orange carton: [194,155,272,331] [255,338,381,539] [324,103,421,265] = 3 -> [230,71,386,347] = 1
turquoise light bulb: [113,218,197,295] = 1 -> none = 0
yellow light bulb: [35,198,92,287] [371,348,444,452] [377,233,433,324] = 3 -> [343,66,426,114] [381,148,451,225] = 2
::::::
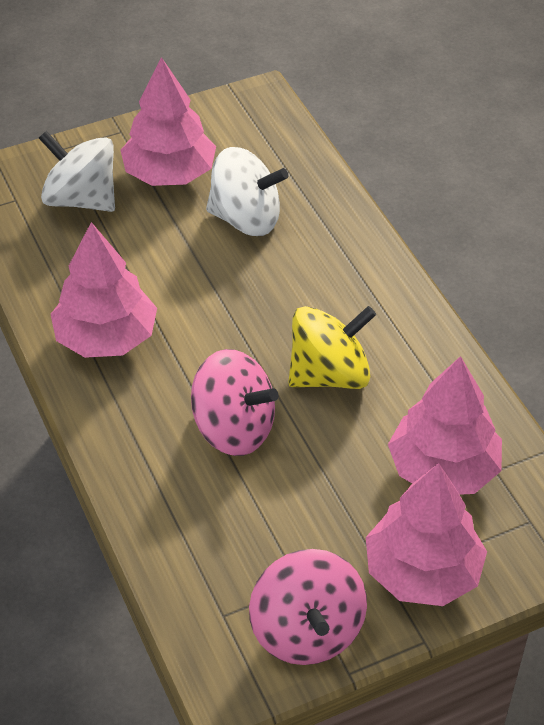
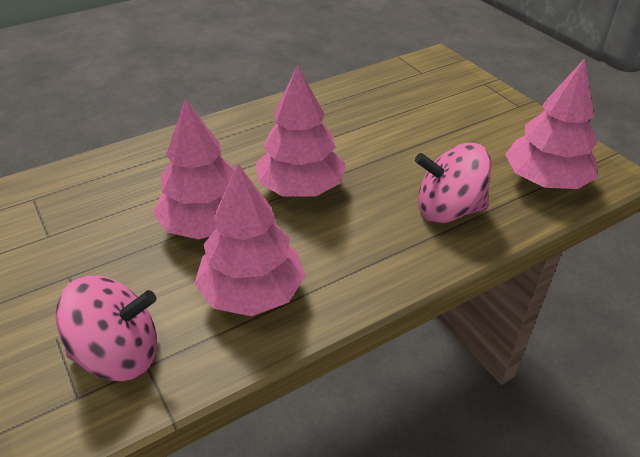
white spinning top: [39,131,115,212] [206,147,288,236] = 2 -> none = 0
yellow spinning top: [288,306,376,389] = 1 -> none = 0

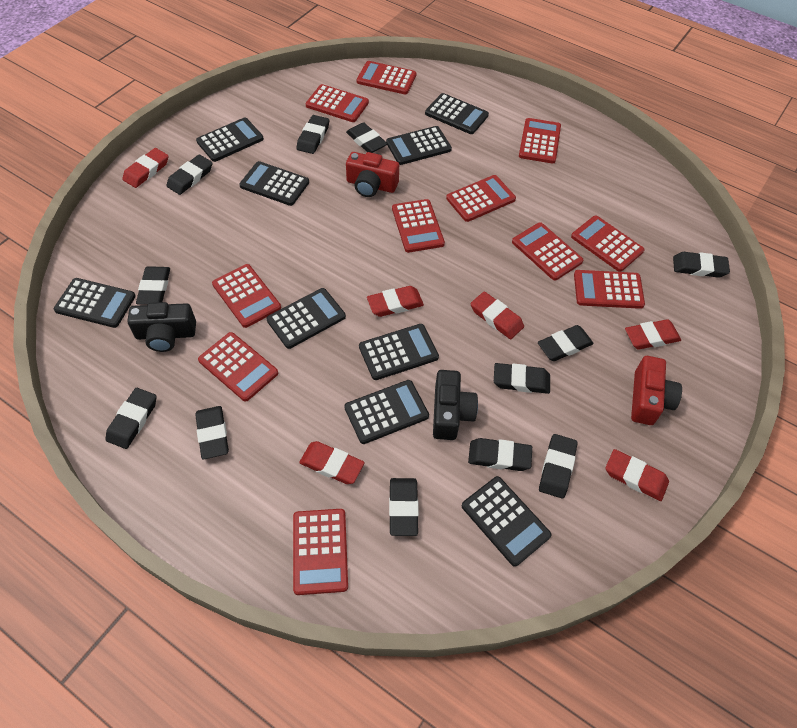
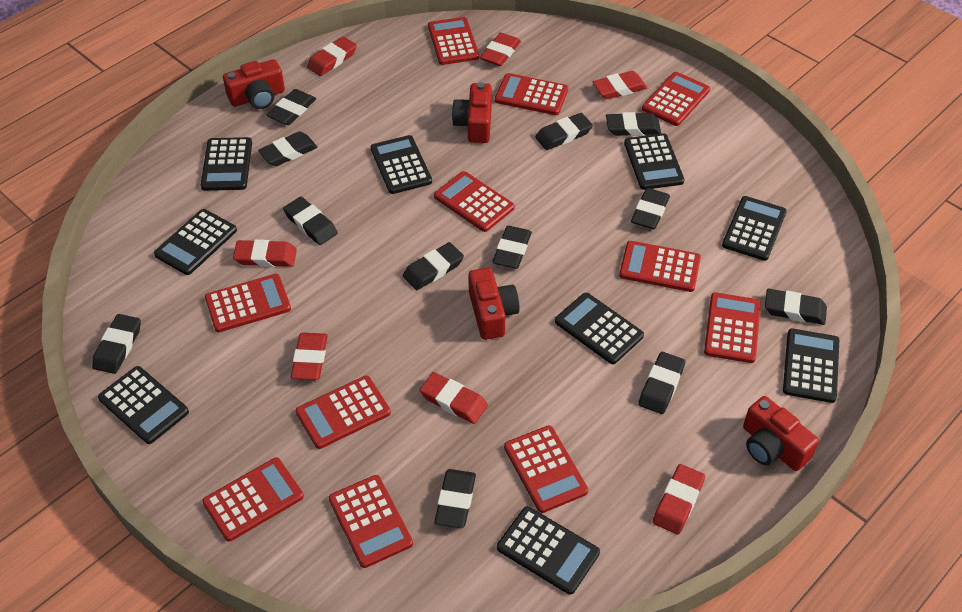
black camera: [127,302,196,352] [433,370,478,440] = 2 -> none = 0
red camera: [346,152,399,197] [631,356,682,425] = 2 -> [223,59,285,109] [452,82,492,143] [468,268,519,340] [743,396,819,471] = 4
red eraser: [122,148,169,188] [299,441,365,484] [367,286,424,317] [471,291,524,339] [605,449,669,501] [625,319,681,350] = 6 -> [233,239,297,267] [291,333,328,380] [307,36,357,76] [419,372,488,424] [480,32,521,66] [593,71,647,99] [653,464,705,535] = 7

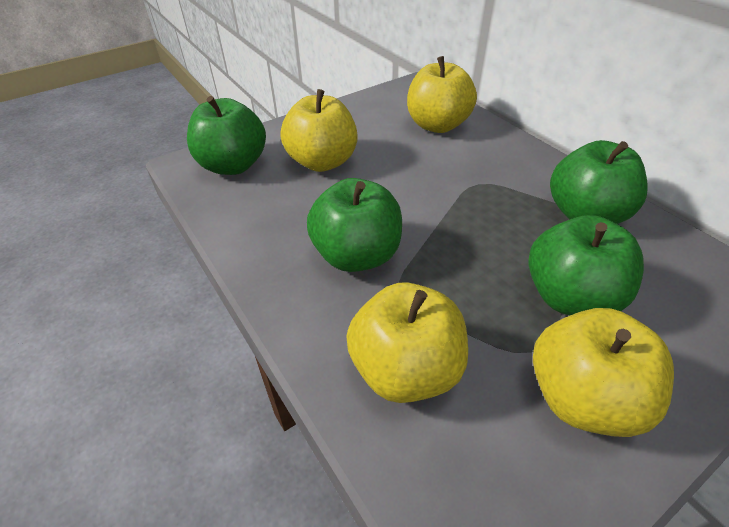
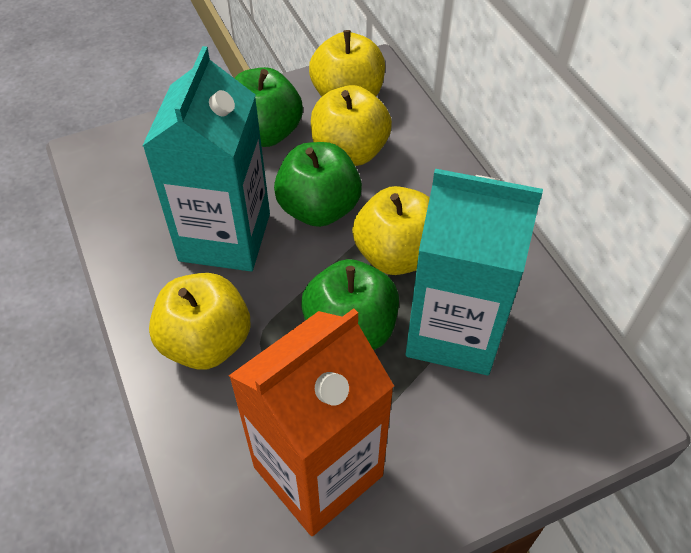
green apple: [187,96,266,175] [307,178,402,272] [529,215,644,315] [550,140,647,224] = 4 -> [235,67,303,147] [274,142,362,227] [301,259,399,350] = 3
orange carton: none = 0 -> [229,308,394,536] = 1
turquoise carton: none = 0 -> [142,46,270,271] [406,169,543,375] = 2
::::::
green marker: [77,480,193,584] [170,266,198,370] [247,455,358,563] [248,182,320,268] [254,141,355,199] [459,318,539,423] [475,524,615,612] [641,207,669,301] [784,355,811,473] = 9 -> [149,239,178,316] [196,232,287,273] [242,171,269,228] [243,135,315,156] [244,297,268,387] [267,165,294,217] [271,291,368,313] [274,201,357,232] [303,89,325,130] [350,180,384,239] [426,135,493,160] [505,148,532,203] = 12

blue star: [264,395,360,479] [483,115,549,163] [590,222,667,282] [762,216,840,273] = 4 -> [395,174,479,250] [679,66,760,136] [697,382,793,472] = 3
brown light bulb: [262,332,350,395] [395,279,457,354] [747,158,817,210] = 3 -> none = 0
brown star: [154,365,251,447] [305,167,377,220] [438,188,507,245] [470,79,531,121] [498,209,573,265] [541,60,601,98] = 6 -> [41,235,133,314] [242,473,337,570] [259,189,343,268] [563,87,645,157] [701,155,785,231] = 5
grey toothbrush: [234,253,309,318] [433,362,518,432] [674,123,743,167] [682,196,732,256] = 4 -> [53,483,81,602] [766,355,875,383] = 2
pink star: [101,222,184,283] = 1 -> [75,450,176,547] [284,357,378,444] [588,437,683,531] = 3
::::::
AIM OF THE EXERCISE → Copy out the lines above that hold the string "none".

SOLUTION TO THIS TASK →
turquoise light bulb: [113,218,197,295] = 1 -> none = 0
white spinning top: [39,131,115,212] [206,147,288,236] = 2 -> none = 0
yellow spinning top: [288,306,376,389] = 1 -> none = 0
black camera: [127,302,196,352] [433,370,478,440] = 2 -> none = 0
orange carton: none = 0 -> [229,308,394,536] = 1
turquoise carton: none = 0 -> [142,46,270,271] [406,169,543,375] = 2
brown light bulb: [262,332,350,395] [395,279,457,354] [747,158,817,210] = 3 -> none = 0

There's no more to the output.